▶ **DO THIS**
Print the records from the line containing "yellow star at" through the line containing "yellow trapezoid at", both lines included, and leave out the pictures.

-- BEGIN INFORMATION GIVEN --

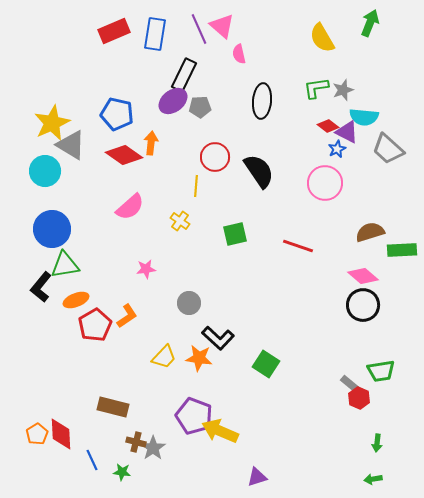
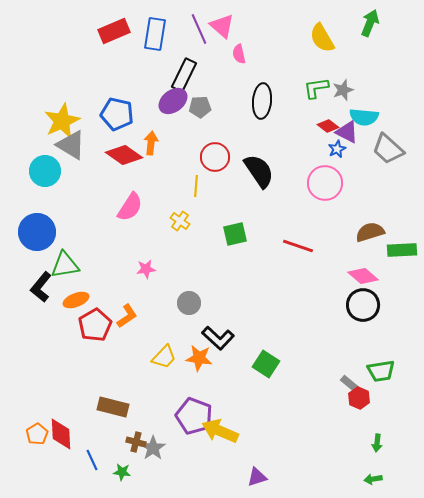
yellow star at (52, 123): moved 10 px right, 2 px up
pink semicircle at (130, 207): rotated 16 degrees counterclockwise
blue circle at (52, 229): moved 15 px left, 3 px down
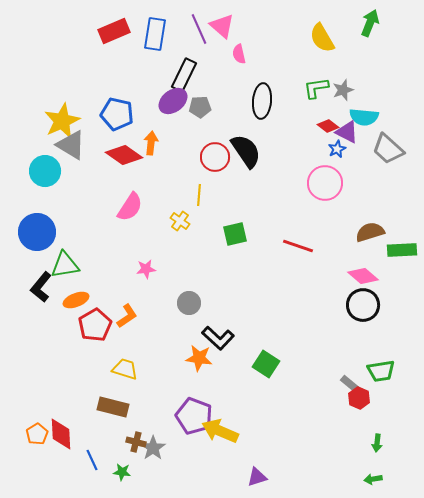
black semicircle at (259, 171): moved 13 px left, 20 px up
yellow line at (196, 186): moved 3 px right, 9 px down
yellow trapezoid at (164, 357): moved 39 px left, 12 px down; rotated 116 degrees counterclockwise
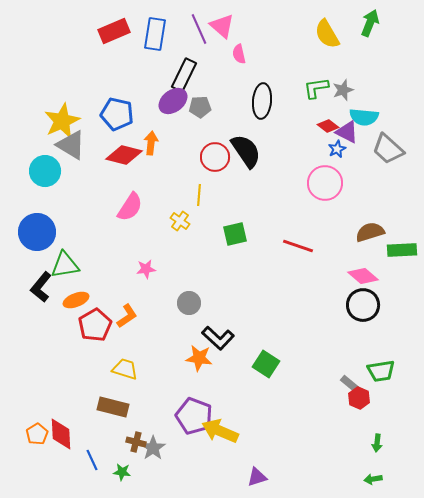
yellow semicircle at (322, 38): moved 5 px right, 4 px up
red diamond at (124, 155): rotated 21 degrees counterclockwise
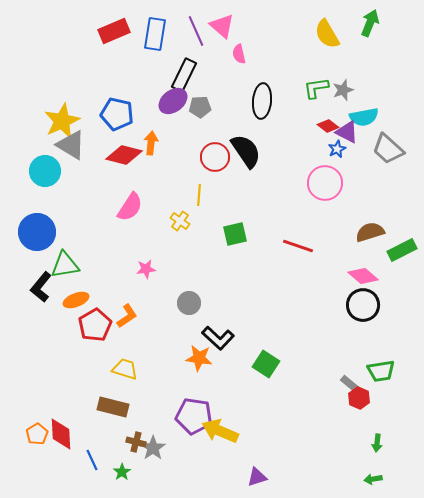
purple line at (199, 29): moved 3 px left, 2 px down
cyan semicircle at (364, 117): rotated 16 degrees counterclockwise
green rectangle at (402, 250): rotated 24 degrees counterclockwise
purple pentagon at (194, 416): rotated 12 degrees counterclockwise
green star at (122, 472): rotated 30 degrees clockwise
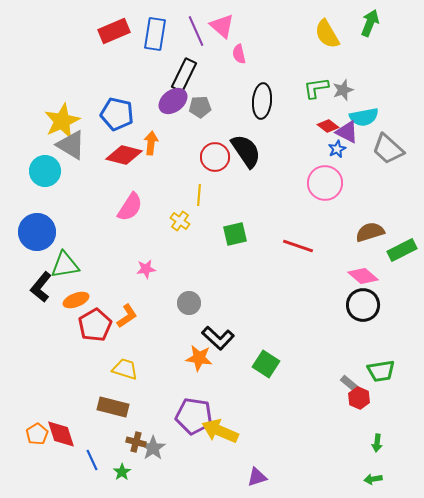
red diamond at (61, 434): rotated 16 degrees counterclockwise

-- END INFORMATION GIVEN --
-- BEGIN INFORMATION GIVEN --

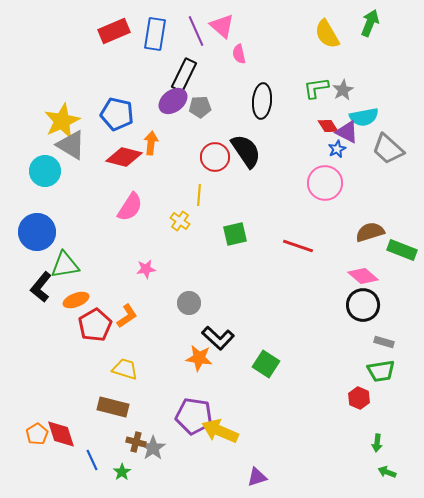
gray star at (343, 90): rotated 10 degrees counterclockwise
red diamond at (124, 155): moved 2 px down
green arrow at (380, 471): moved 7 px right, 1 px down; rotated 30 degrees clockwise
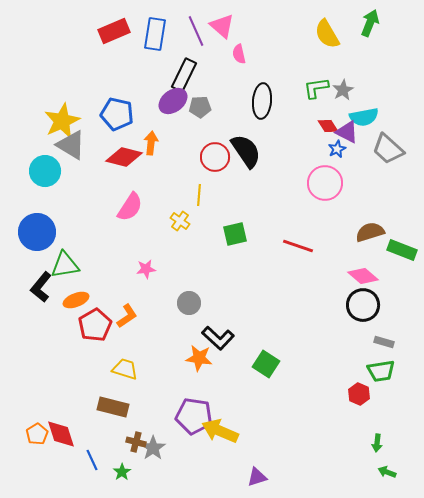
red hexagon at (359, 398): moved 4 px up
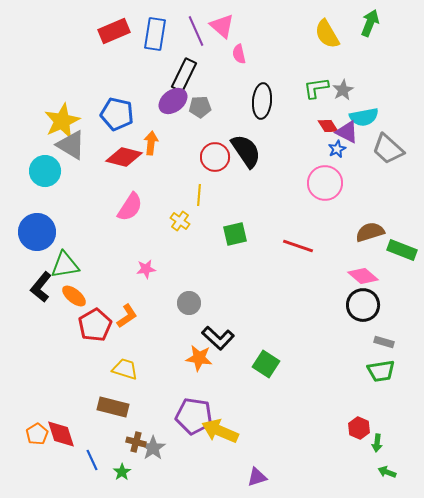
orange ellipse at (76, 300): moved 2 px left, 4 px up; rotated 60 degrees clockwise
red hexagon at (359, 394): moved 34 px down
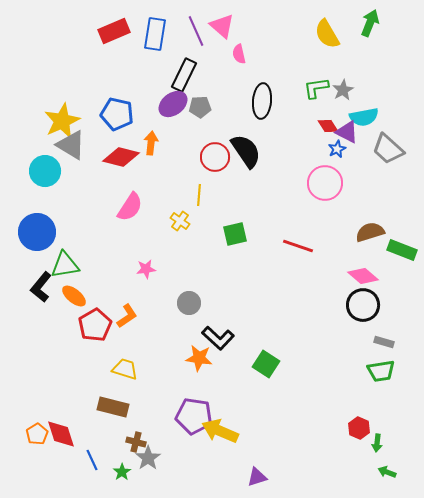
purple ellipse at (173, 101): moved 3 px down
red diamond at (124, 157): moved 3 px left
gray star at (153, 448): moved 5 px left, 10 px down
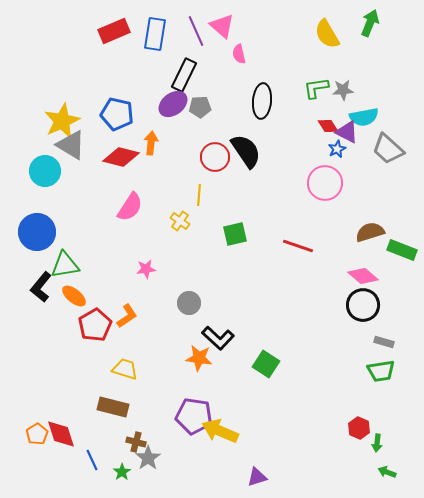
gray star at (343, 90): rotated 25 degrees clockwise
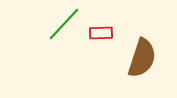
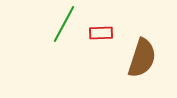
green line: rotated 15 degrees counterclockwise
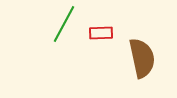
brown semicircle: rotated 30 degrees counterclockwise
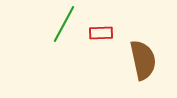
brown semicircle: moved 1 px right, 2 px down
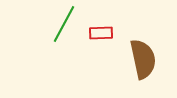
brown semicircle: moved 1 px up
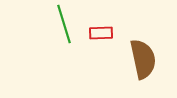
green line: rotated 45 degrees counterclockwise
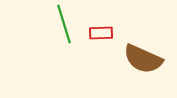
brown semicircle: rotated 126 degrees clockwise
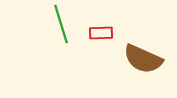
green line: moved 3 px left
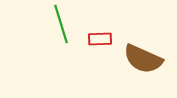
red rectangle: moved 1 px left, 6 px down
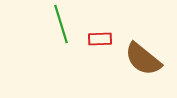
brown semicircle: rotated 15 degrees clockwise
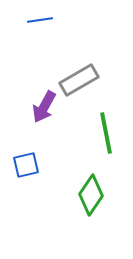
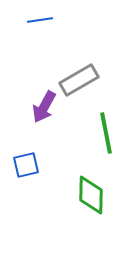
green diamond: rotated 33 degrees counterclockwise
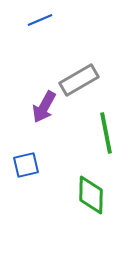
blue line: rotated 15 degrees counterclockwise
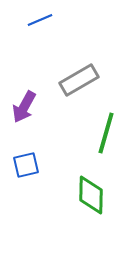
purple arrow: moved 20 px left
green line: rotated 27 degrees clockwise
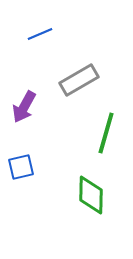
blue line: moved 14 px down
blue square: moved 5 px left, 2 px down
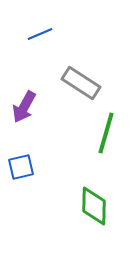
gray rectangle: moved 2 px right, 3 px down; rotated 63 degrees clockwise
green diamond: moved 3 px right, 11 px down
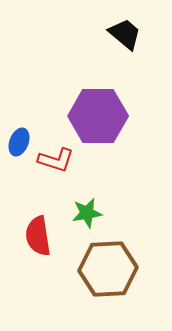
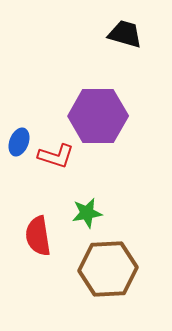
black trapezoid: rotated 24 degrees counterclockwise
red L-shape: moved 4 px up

-- END INFORMATION GIVEN --

▶ **COMPLETED EXERCISE**
yellow star at (52, 123): moved 10 px right, 2 px up
pink semicircle at (130, 207): rotated 16 degrees counterclockwise
blue circle at (52, 229): moved 15 px left, 3 px down
black semicircle at (259, 171): moved 13 px left, 20 px up
yellow line at (196, 186): moved 3 px right, 9 px down
yellow trapezoid at (164, 357): moved 39 px left, 12 px down; rotated 116 degrees counterclockwise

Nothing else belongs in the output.